[Your objective]
From the data below, return the exact lines starting at the line containing "C1: 1000uF (plus" and ending at the line containing "U4 pin GND: GND -> VDD", both included, and nothing else.

[The data]
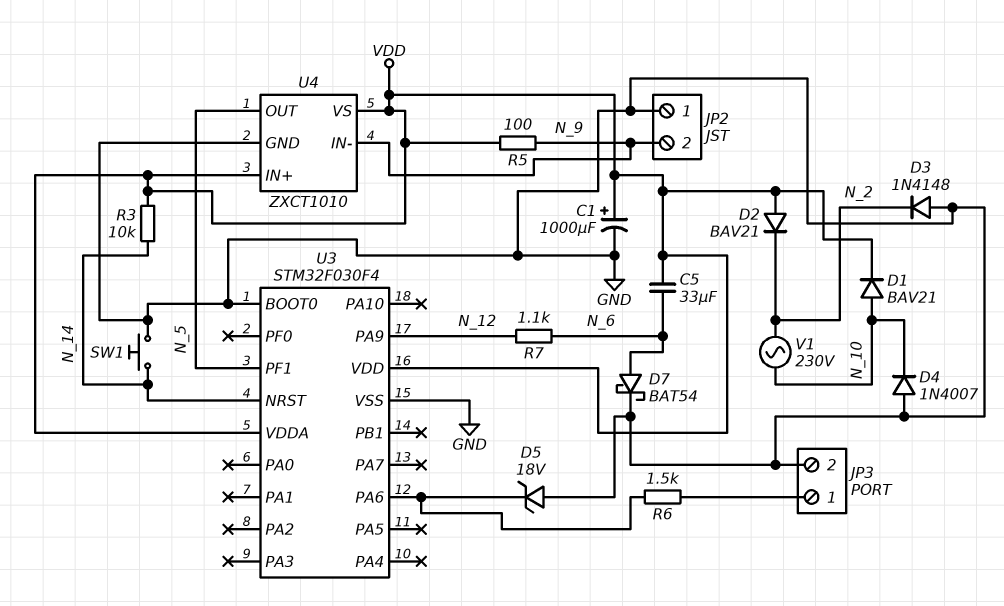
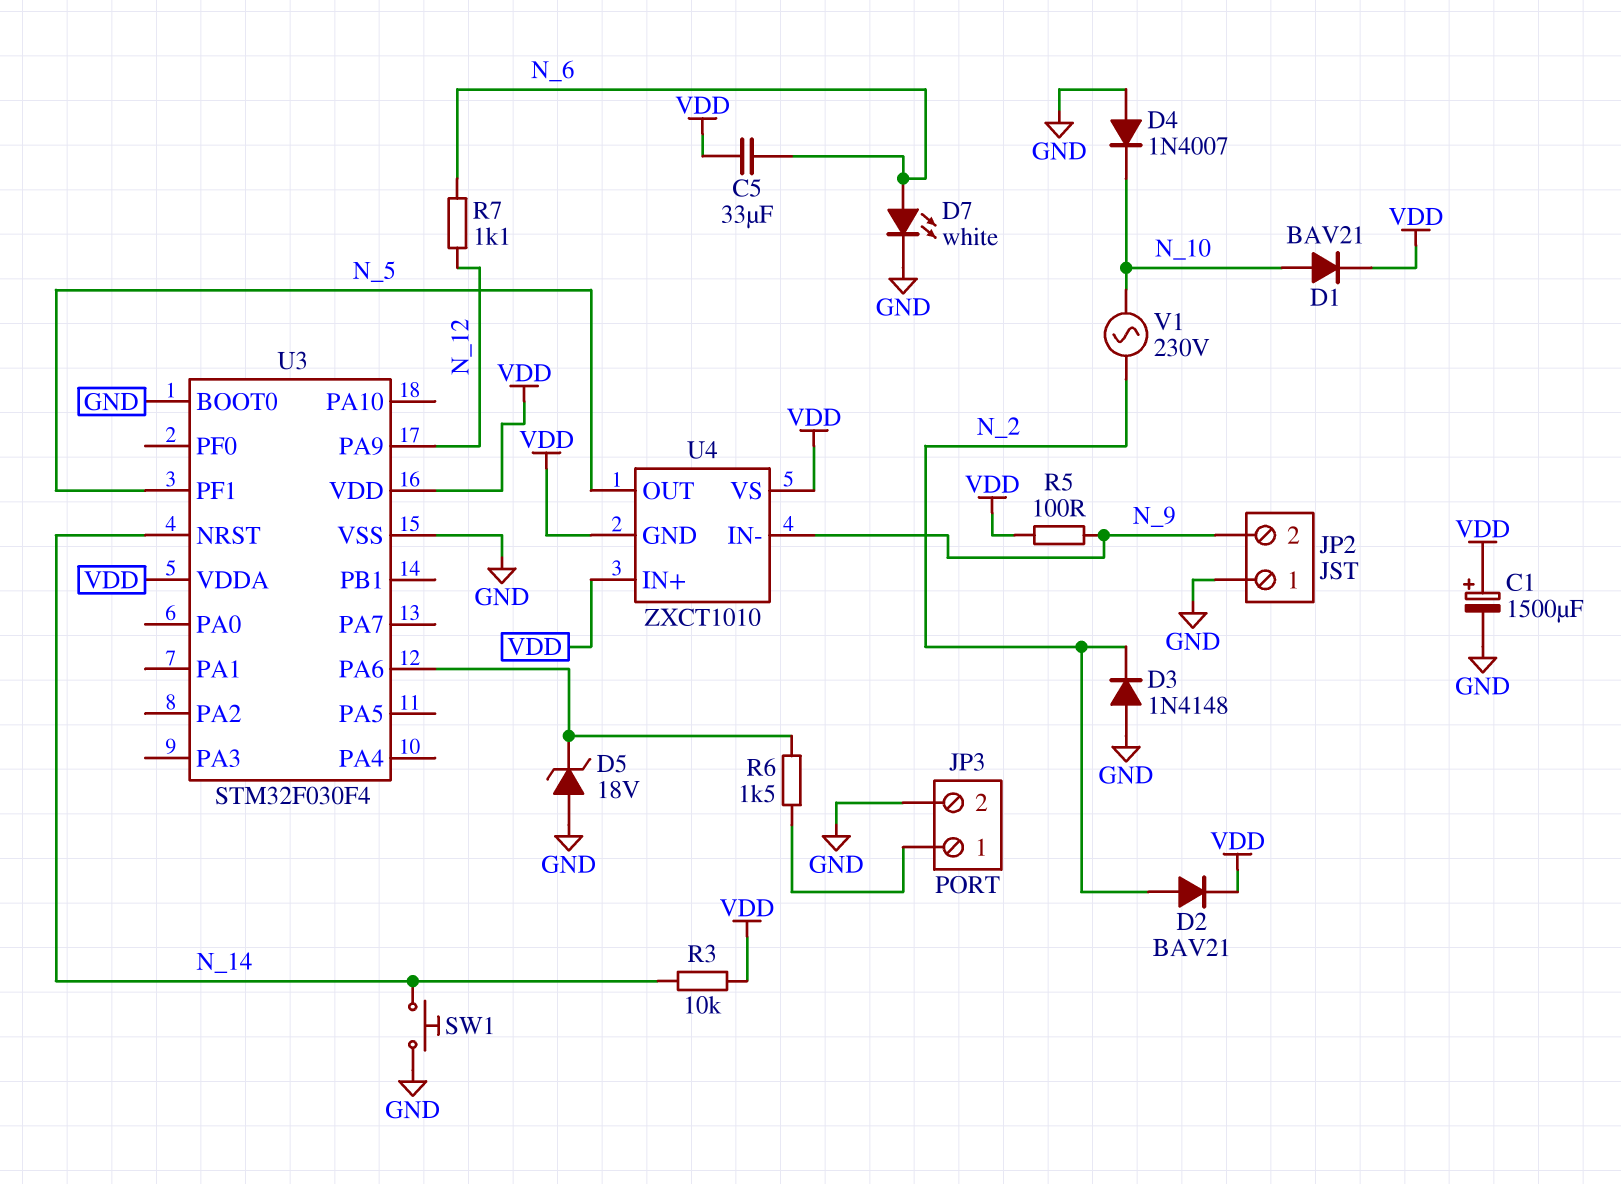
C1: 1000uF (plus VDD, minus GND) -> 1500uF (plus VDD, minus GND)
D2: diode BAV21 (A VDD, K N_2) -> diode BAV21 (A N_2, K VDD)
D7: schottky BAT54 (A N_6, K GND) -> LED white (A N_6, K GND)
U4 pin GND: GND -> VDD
* * *
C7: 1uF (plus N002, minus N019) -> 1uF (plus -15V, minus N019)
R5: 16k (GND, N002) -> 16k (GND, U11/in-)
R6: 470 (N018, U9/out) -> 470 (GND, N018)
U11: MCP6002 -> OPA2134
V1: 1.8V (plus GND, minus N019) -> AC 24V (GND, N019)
* * *
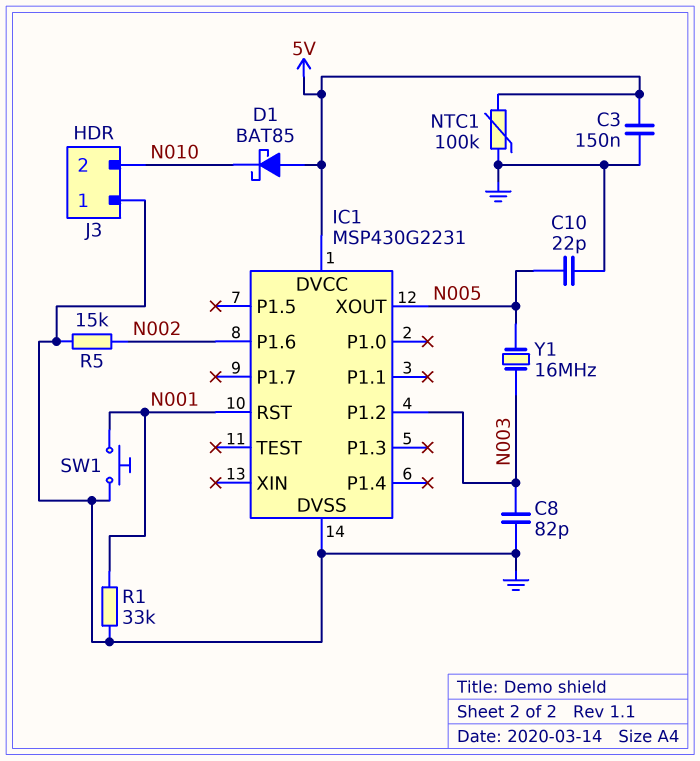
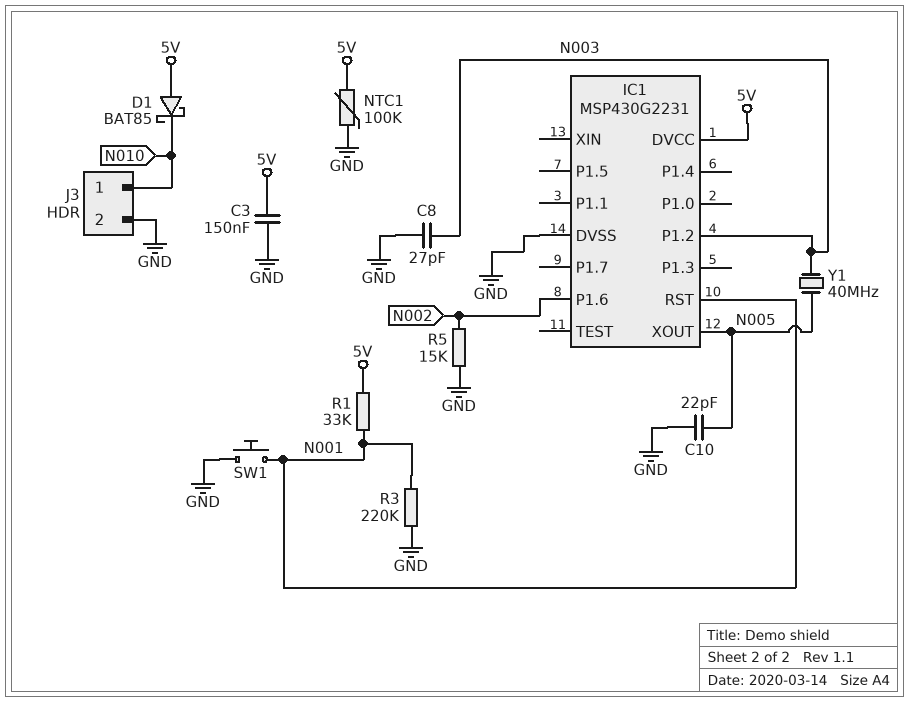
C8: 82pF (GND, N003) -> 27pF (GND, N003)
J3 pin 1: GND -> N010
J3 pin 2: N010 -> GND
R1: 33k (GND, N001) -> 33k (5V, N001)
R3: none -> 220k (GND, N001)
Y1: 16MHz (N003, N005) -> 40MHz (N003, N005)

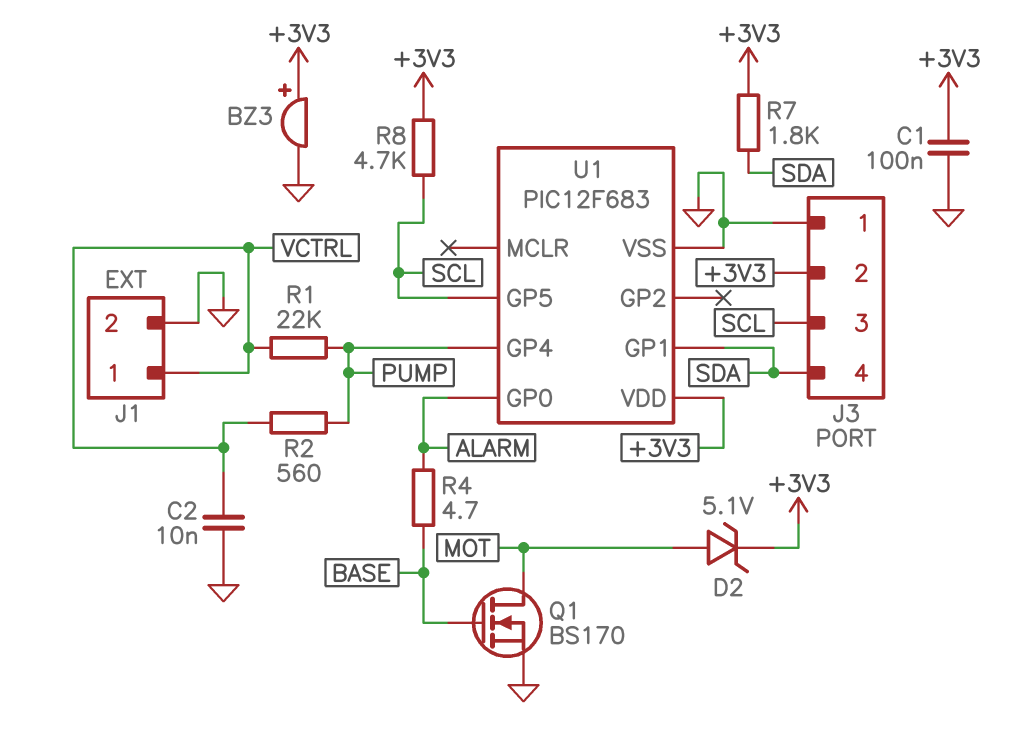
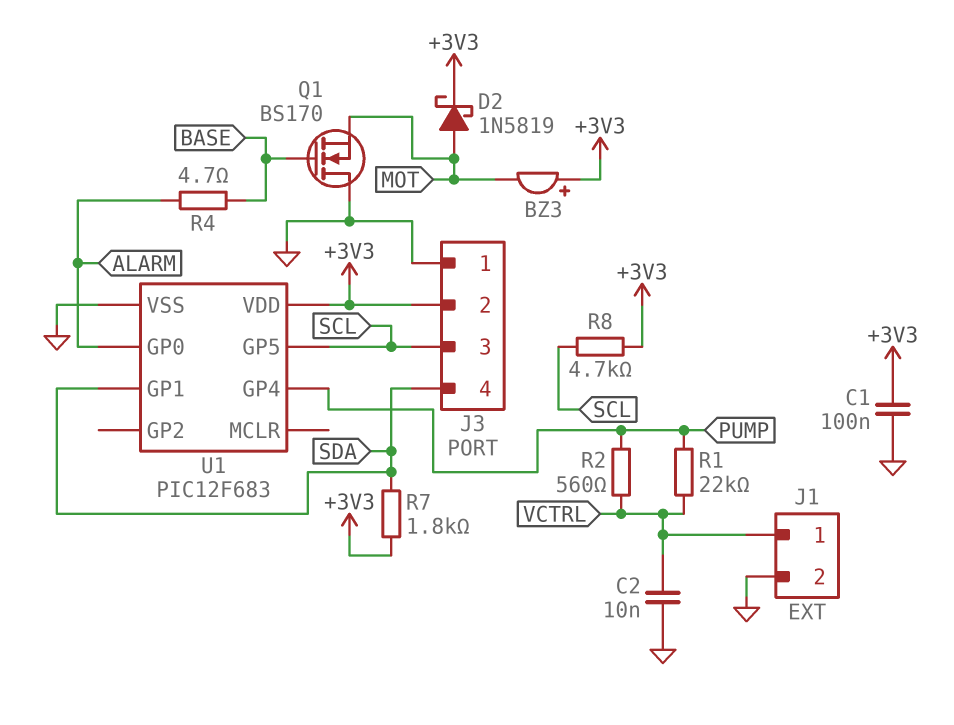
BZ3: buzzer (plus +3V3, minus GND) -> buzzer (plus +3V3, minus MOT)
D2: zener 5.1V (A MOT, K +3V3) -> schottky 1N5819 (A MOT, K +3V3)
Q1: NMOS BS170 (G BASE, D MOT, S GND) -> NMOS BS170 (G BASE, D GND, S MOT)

[Result of this task]
C1: 1000uF (plus VDD, minus GND) -> 1500uF (plus VDD, minus GND)
D2: diode BAV21 (A VDD, K N_2) -> diode BAV21 (A N_2, K VDD)
D7: schottky BAT54 (A N_6, K GND) -> LED white (A N_6, K GND)
U4 pin GND: GND -> VDD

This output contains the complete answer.